What the task requires - Rewrite the lines from the one containing "blue triangle: moved" through the one containing "orange rectangle: moved 4 px up", inclusive, replacing "counterclockwise" with "anticlockwise" and leaving everything else unchanged.

Data -
^^^^^^^^

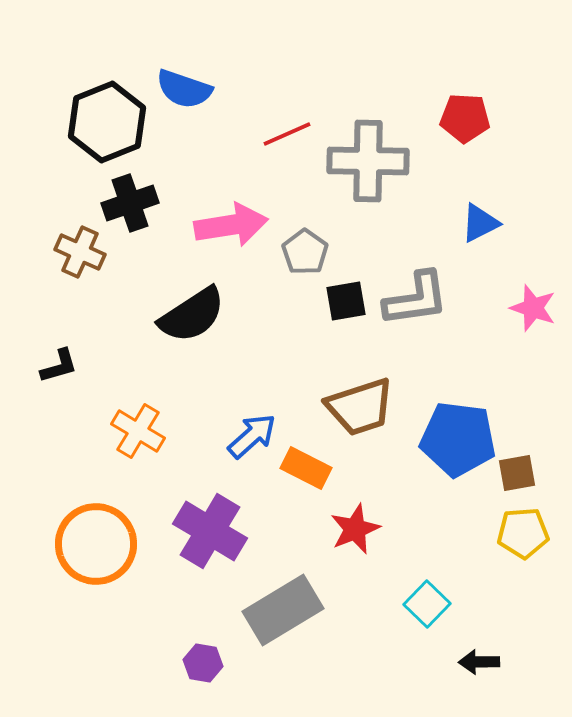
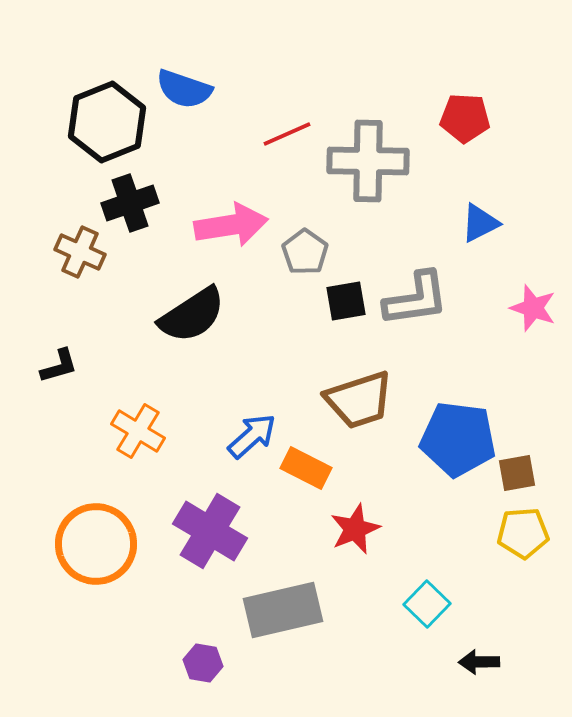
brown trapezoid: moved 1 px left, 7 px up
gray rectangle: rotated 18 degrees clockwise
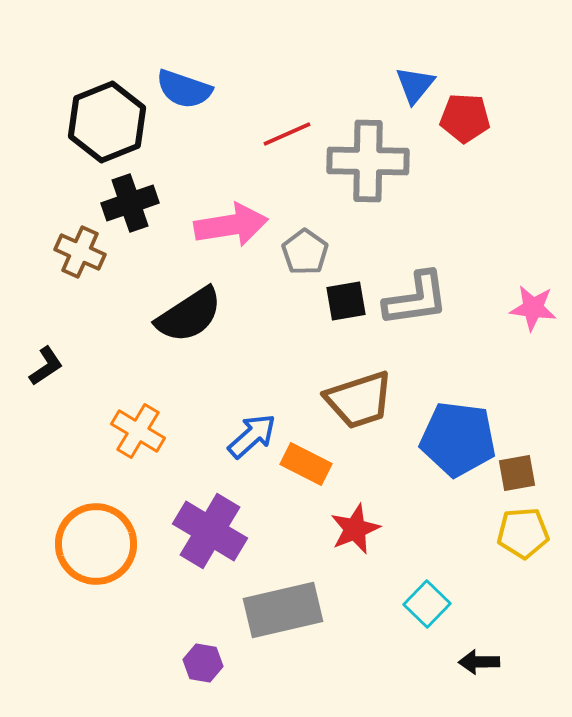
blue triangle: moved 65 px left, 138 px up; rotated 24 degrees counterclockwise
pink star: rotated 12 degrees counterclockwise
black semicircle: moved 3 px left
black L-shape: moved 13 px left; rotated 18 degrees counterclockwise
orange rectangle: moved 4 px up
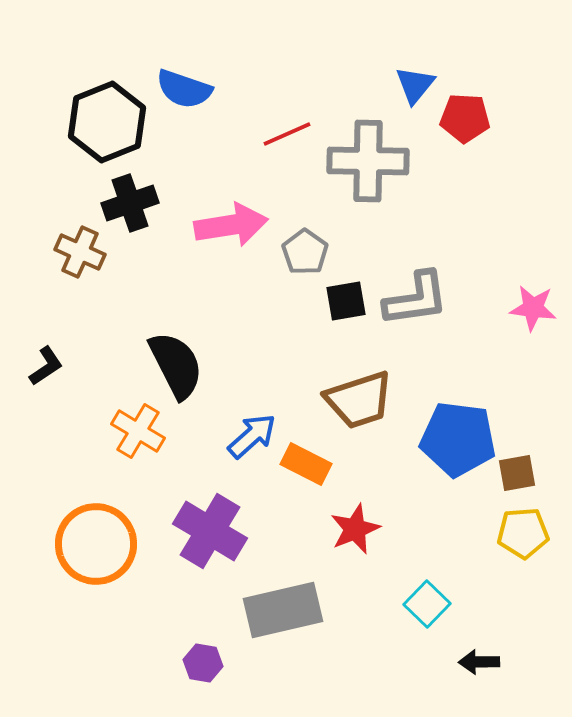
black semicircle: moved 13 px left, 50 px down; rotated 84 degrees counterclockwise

^^^^^^^^

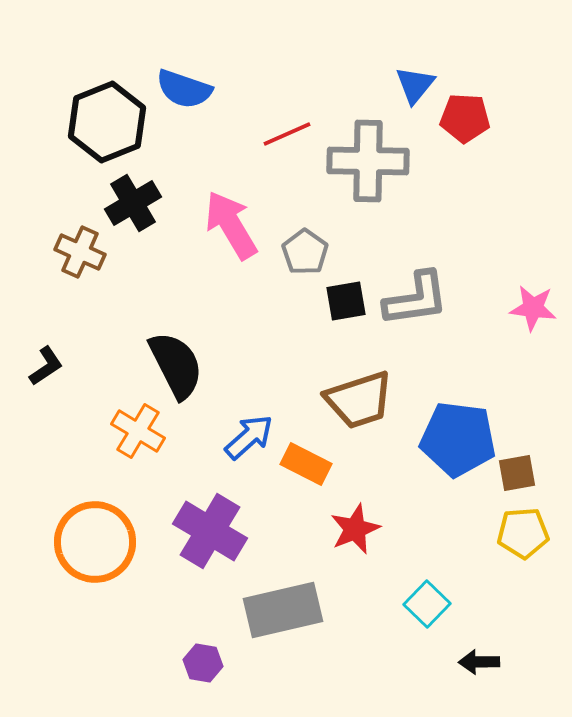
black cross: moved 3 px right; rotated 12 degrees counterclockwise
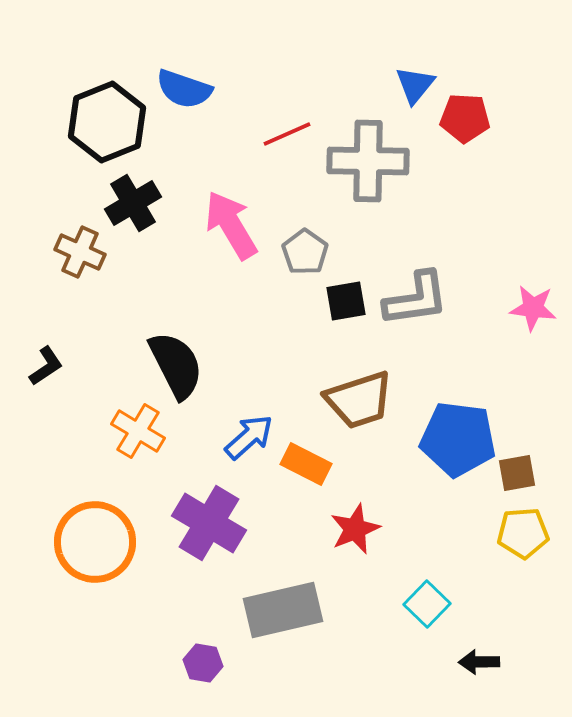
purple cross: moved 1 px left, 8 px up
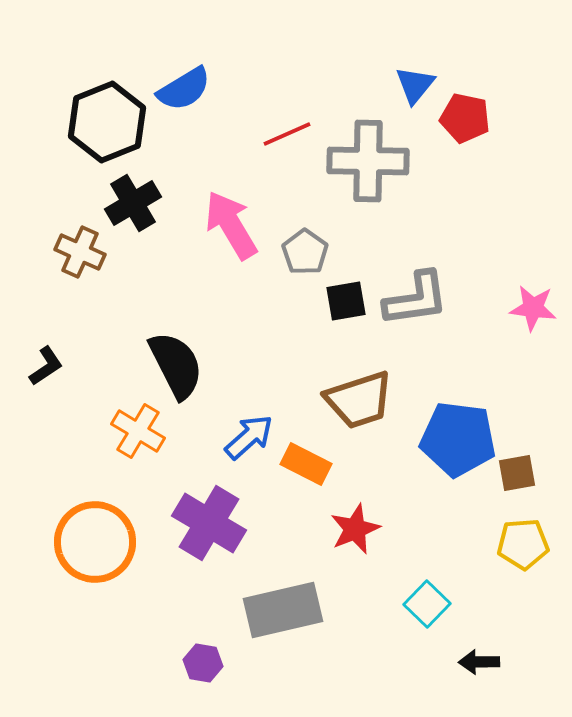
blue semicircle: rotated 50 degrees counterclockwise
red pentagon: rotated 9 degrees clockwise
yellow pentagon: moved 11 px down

^^^^^^^^

Written answer -
blue triangle: moved 65 px left, 138 px up; rotated 24 degrees anticlockwise
pink star: rotated 12 degrees anticlockwise
black semicircle: moved 3 px left
black L-shape: moved 13 px left; rotated 18 degrees anticlockwise
orange rectangle: moved 4 px up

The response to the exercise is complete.